**Task prompt**
Pick every line with "SONAR" from the material below.

:: Extracted material

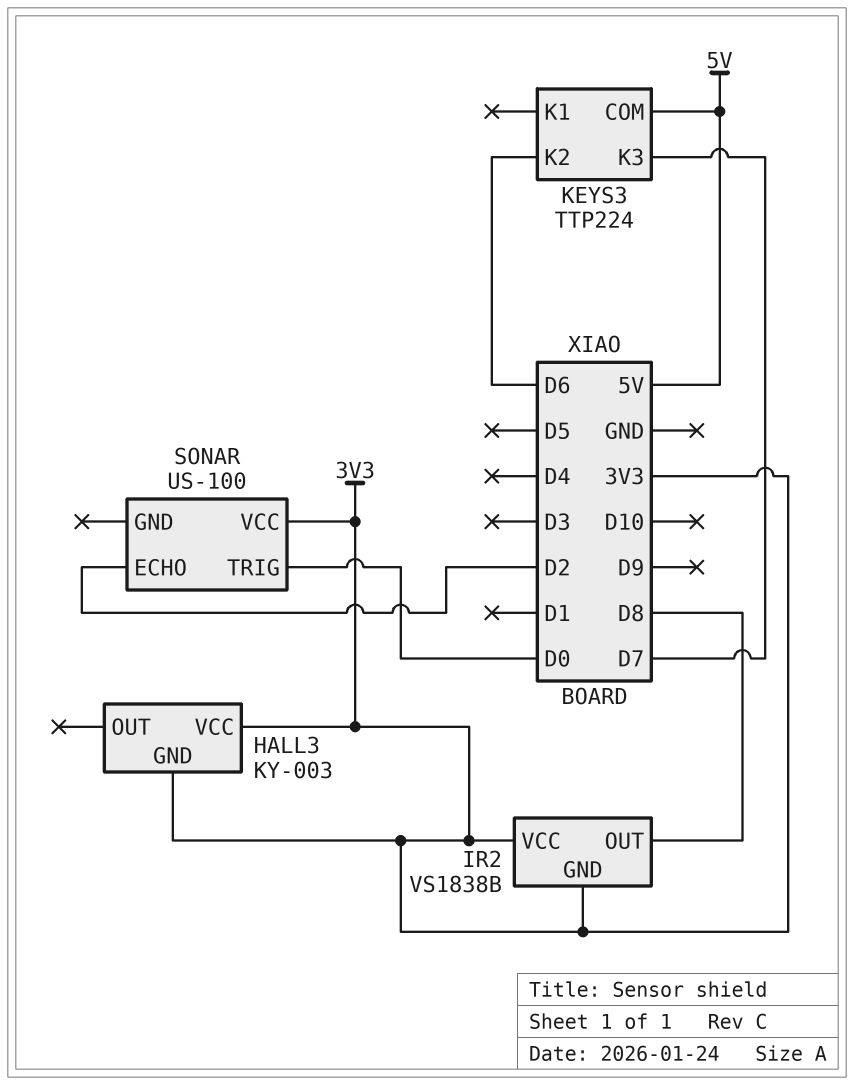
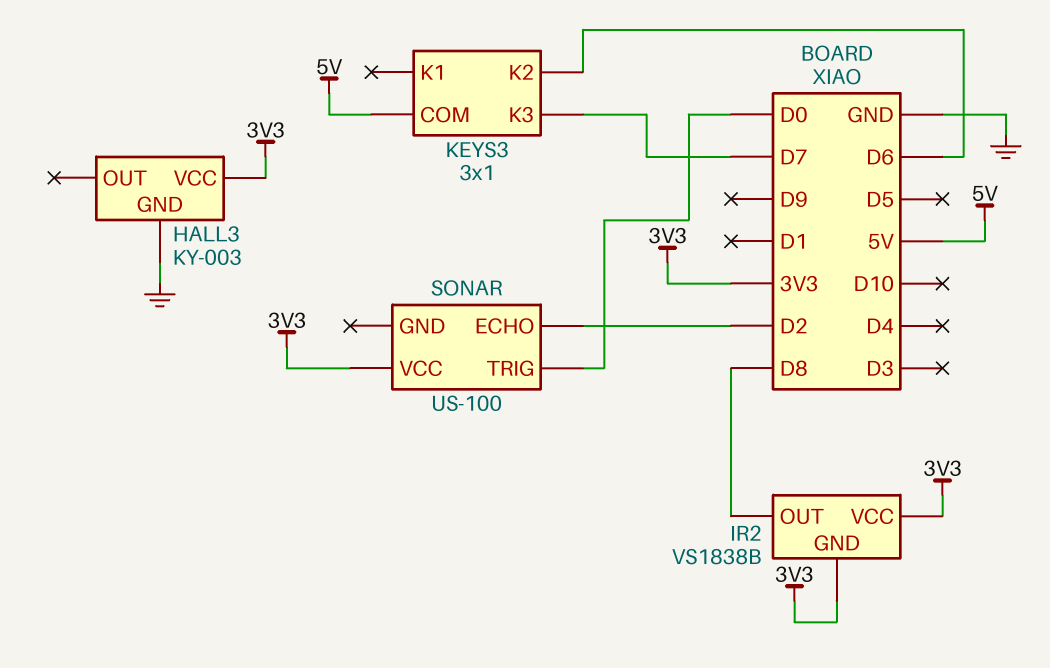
HALL3 pin GND: 3V3 -> GND
KEYS3: TTP224 -> 3x1

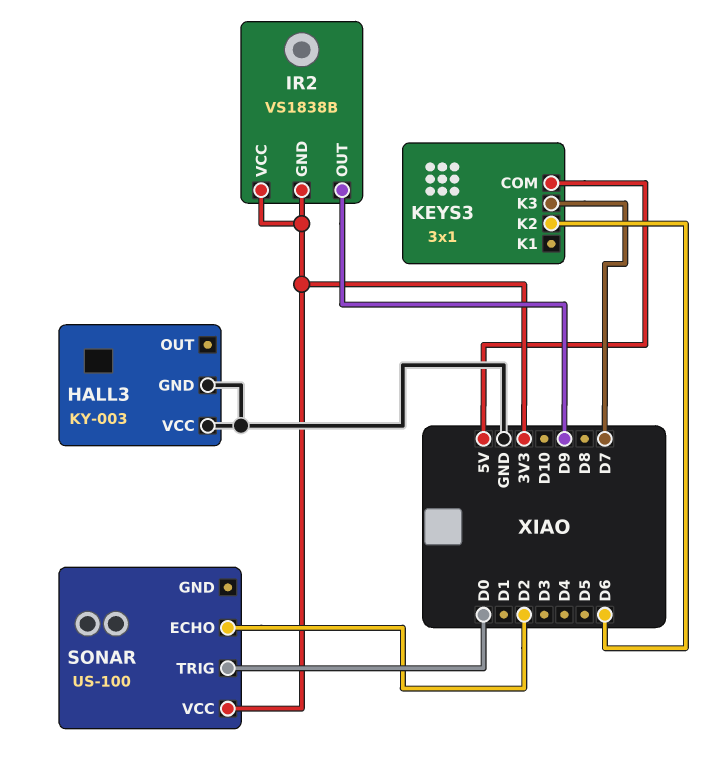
HALL3 pin VCC: 3V3 -> GND
IR2 pin OUT: D8 -> D9

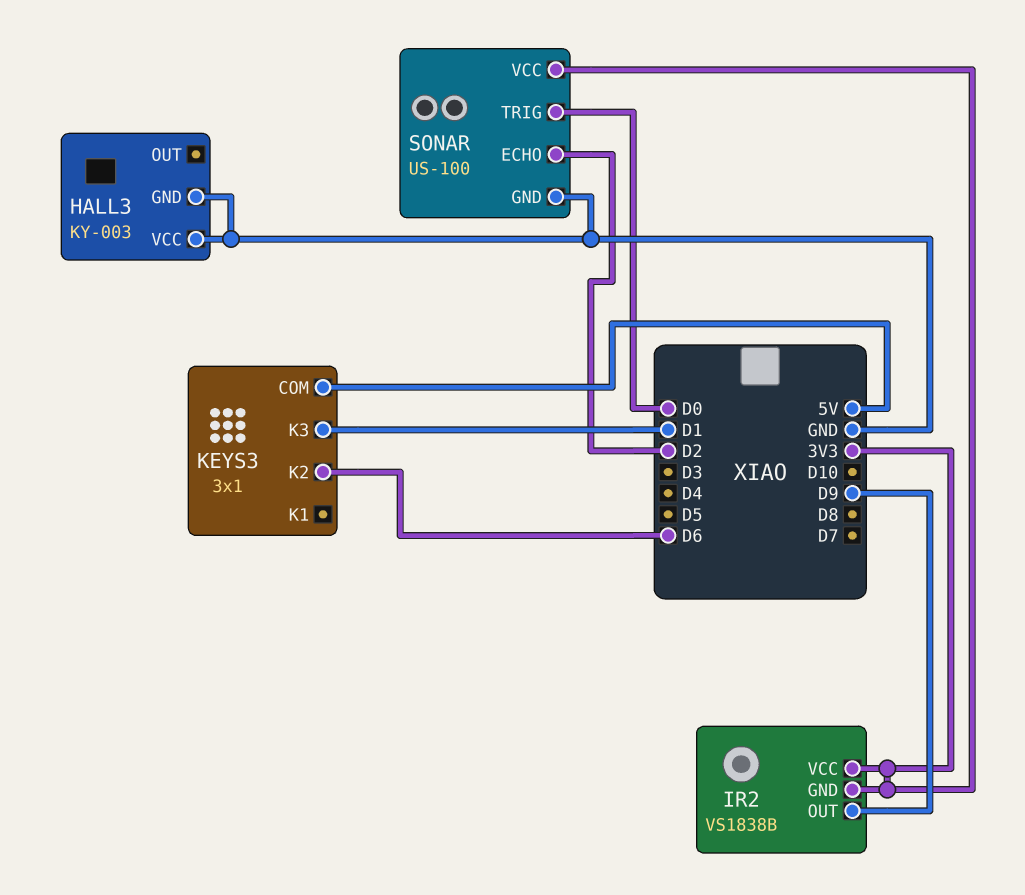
KEYS3 pin K3: D7 -> D1
SONAR pin GND: none -> GND

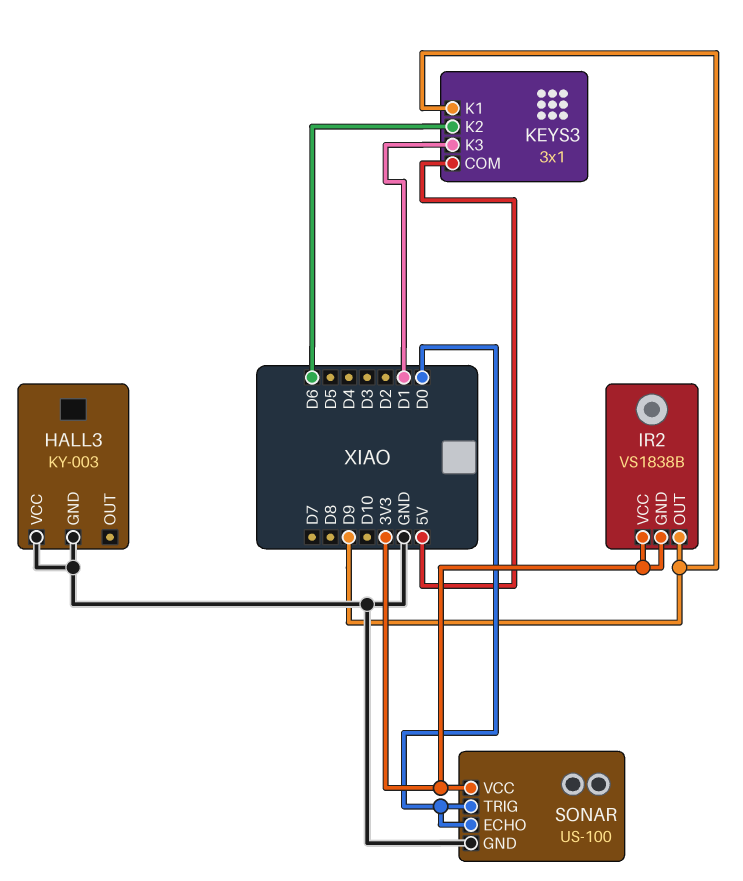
KEYS3 pin K1: none -> D9
SONAR pin ECHO: D2 -> D0

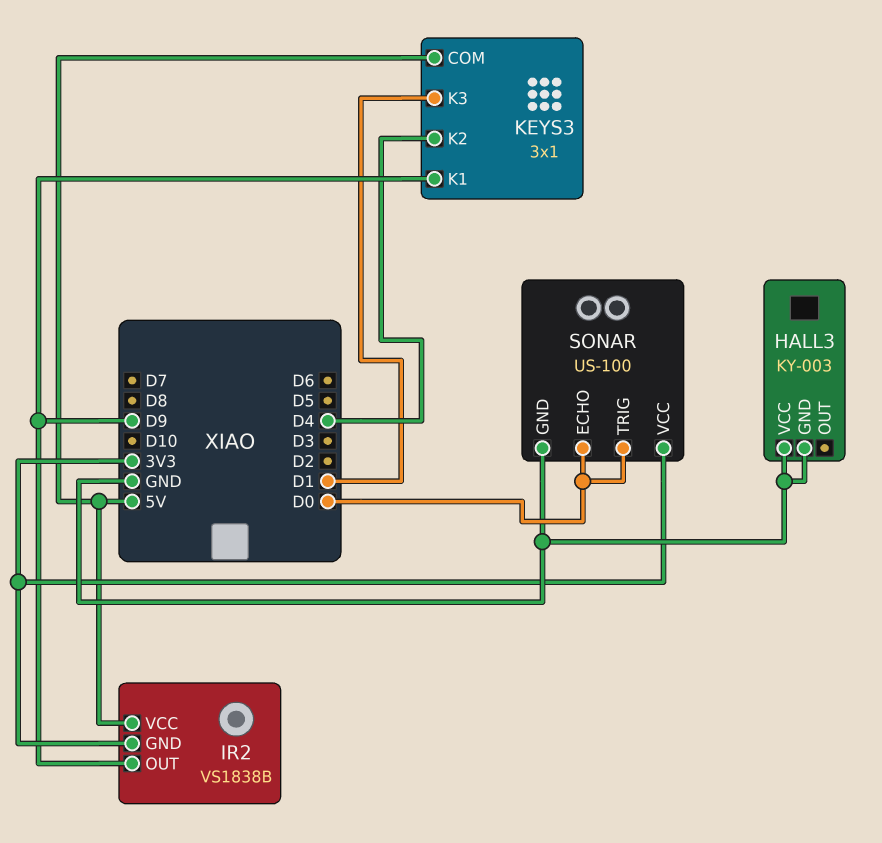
IR2 pin VCC: 3V3 -> 5V
KEYS3 pin K2: D6 -> D4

::::

**Expected answer**
SONAR pin GND: none -> GND
SONAR pin ECHO: D2 -> D0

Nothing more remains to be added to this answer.